Your answer should hold all lines of the entries that include the word "NAND".

*** Begin section ***

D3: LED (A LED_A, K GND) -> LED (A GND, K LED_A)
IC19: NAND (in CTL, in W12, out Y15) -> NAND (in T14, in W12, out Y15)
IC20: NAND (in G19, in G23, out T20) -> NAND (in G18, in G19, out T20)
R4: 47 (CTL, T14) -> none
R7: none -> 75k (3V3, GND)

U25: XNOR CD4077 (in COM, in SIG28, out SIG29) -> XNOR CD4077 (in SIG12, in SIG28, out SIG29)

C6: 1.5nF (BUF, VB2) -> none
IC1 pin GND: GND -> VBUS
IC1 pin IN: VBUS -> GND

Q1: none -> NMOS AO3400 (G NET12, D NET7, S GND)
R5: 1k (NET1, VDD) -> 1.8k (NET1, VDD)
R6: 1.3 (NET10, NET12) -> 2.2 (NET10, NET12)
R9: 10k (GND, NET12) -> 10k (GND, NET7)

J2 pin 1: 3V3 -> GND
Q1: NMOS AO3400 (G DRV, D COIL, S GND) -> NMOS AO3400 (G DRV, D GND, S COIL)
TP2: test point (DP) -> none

*** End section ***

▶ Your solution
IC19: NAND (in CTL, in W12, out Y15) -> NAND (in T14, in W12, out Y15)
IC20: NAND (in G19, in G23, out T20) -> NAND (in G18, in G19, out T20)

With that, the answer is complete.